- [Task to complete] The answer is the data repeated in full, with no pictures included.
#### Input records ####
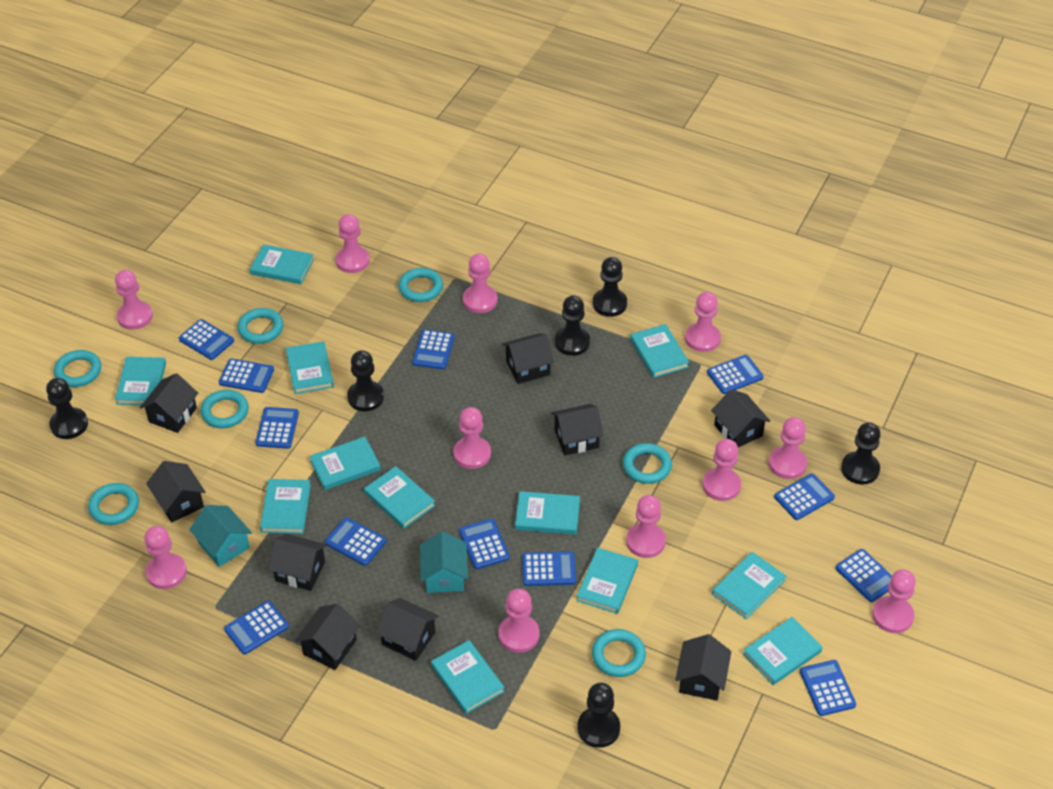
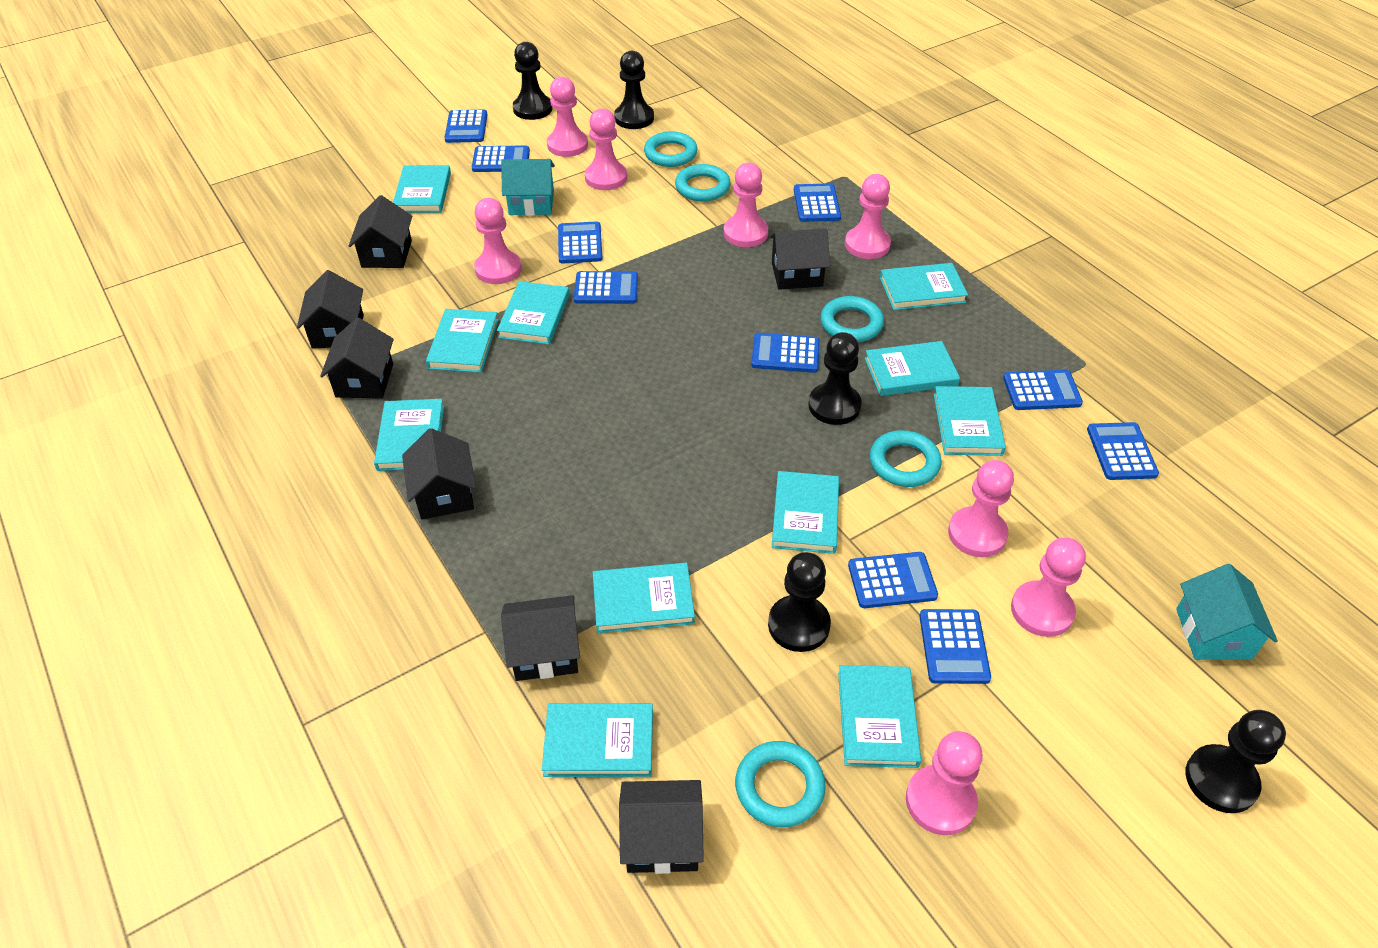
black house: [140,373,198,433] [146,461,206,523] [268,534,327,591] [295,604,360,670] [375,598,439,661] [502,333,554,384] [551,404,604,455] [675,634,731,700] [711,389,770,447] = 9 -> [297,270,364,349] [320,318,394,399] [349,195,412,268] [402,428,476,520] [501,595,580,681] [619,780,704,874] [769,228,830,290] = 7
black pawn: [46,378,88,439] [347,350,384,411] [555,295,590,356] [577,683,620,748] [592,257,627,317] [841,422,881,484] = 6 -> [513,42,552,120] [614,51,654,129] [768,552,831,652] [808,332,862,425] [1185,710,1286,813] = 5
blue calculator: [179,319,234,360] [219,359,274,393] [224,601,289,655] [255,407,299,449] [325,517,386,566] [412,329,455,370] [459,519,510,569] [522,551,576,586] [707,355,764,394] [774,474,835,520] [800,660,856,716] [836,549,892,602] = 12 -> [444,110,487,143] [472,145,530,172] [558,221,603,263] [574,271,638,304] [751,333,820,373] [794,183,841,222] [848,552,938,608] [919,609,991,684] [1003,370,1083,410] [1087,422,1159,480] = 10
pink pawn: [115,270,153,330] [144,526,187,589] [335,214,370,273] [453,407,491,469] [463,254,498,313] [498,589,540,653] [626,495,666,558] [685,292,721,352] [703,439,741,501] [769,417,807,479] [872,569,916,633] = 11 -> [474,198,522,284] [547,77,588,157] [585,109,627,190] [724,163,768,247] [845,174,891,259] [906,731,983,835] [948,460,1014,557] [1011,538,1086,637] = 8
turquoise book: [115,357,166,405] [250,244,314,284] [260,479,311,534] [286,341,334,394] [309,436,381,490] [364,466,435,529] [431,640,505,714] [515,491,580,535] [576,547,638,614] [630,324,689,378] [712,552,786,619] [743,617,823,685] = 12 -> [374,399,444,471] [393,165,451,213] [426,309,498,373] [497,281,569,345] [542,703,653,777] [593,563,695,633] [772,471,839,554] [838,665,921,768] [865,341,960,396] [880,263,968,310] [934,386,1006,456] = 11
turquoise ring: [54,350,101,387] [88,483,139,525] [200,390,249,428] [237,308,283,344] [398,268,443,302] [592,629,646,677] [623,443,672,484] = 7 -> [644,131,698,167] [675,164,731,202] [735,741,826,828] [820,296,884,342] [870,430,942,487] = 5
####
- [Response]
black house: [140,373,198,433] [146,461,206,523] [268,534,327,591] [295,604,360,670] [375,598,439,661] [502,333,554,384] [551,404,604,455] [675,634,731,700] [711,389,770,447] = 9 -> [297,270,364,349] [320,318,394,399] [349,195,412,268] [402,428,476,520] [501,595,580,681] [619,780,704,874] [769,228,830,290] = 7
black pawn: [46,378,88,439] [347,350,384,411] [555,295,590,356] [577,683,620,748] [592,257,627,317] [841,422,881,484] = 6 -> [513,42,552,120] [614,51,654,129] [768,552,831,652] [808,332,862,425] [1185,710,1286,813] = 5
blue calculator: [179,319,234,360] [219,359,274,393] [224,601,289,655] [255,407,299,449] [325,517,386,566] [412,329,455,370] [459,519,510,569] [522,551,576,586] [707,355,764,394] [774,474,835,520] [800,660,856,716] [836,549,892,602] = 12 -> [444,110,487,143] [472,145,530,172] [558,221,603,263] [574,271,638,304] [751,333,820,373] [794,183,841,222] [848,552,938,608] [919,609,991,684] [1003,370,1083,410] [1087,422,1159,480] = 10
pink pawn: [115,270,153,330] [144,526,187,589] [335,214,370,273] [453,407,491,469] [463,254,498,313] [498,589,540,653] [626,495,666,558] [685,292,721,352] [703,439,741,501] [769,417,807,479] [872,569,916,633] = 11 -> [474,198,522,284] [547,77,588,157] [585,109,627,190] [724,163,768,247] [845,174,891,259] [906,731,983,835] [948,460,1014,557] [1011,538,1086,637] = 8
turquoise book: [115,357,166,405] [250,244,314,284] [260,479,311,534] [286,341,334,394] [309,436,381,490] [364,466,435,529] [431,640,505,714] [515,491,580,535] [576,547,638,614] [630,324,689,378] [712,552,786,619] [743,617,823,685] = 12 -> [374,399,444,471] [393,165,451,213] [426,309,498,373] [497,281,569,345] [542,703,653,777] [593,563,695,633] [772,471,839,554] [838,665,921,768] [865,341,960,396] [880,263,968,310] [934,386,1006,456] = 11
turquoise ring: [54,350,101,387] [88,483,139,525] [200,390,249,428] [237,308,283,344] [398,268,443,302] [592,629,646,677] [623,443,672,484] = 7 -> [644,131,698,167] [675,164,731,202] [735,741,826,828] [820,296,884,342] [870,430,942,487] = 5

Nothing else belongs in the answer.